■ Problem details
Copy exactly the lines of the records below, and only those lines, beginning with the line that contains "none -> purple plate C8 level 2" and ending with the line that contains "pink brick G7:H7".

■ Information provided
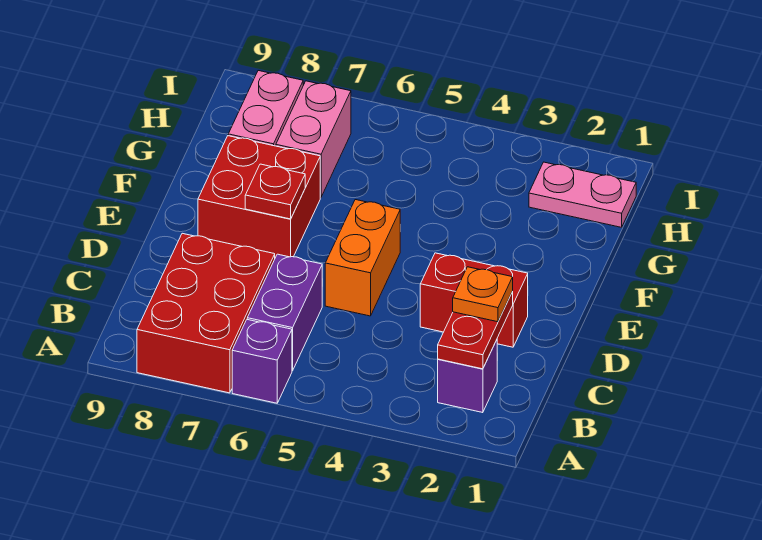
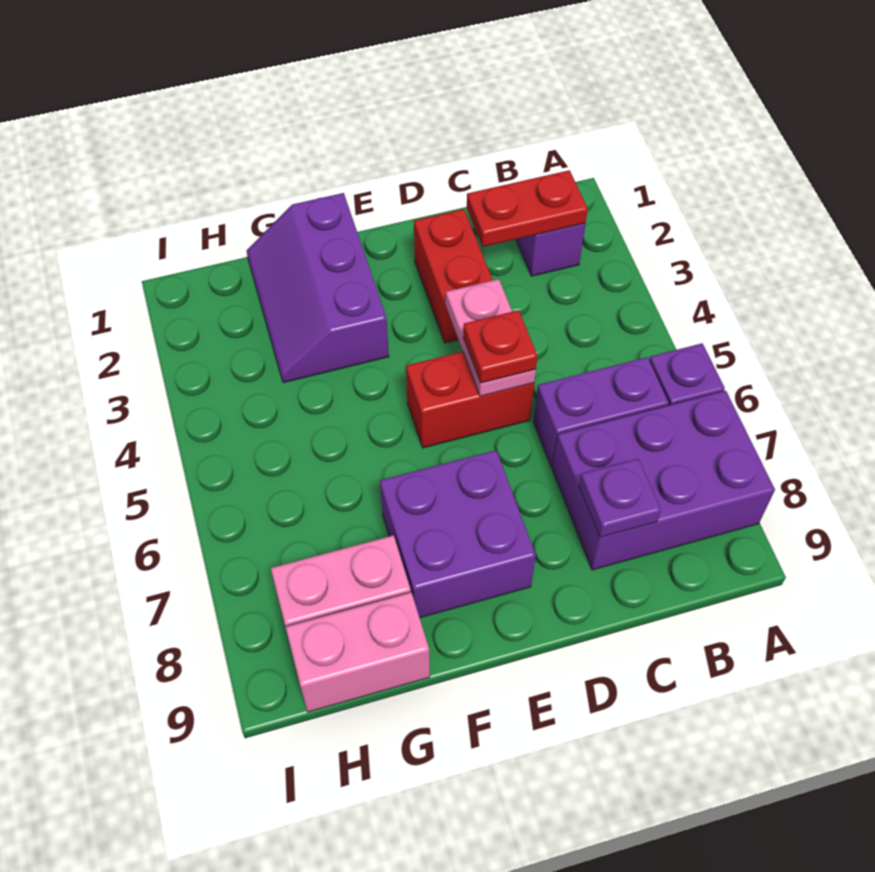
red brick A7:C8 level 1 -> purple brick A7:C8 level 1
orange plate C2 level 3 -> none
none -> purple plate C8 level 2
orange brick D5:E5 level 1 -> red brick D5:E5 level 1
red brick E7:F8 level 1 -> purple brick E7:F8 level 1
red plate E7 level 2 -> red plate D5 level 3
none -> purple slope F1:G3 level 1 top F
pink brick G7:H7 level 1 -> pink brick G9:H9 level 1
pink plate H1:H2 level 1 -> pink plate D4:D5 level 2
---
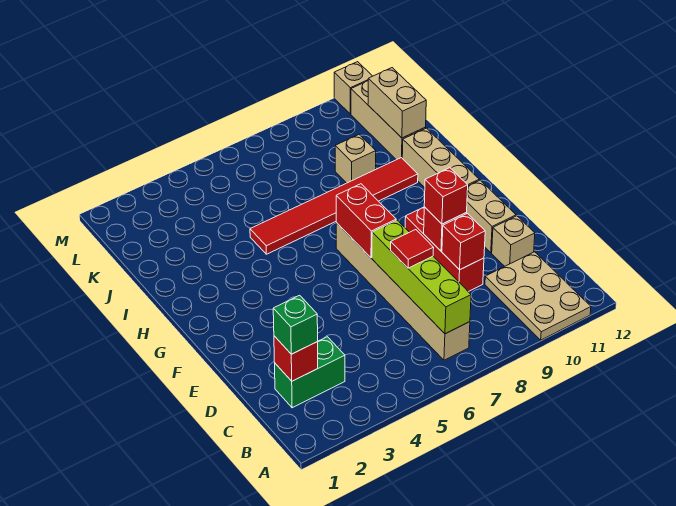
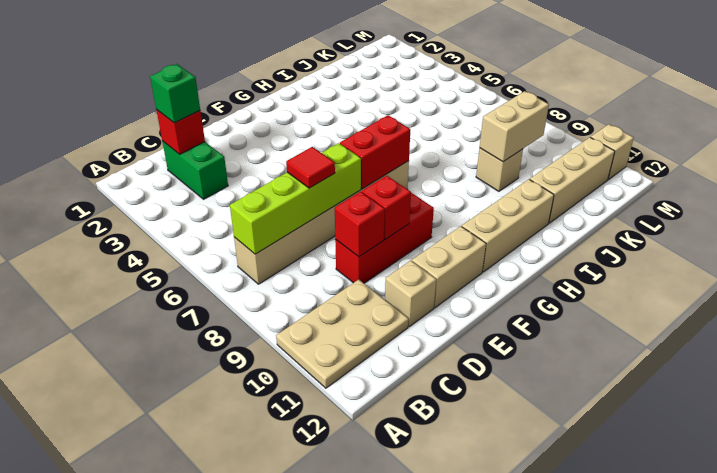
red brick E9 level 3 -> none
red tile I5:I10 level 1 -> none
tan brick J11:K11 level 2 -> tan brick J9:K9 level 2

■ Answer for the task
none -> purple plate C8 level 2
orange brick D5:E5 level 1 -> red brick D5:E5 level 1
red brick E7:F8 level 1 -> purple brick E7:F8 level 1
red plate E7 level 2 -> red plate D5 level 3
none -> purple slope F1:G3 level 1 top F
pink brick G7:H7 level 1 -> pink brick G9:H9 level 1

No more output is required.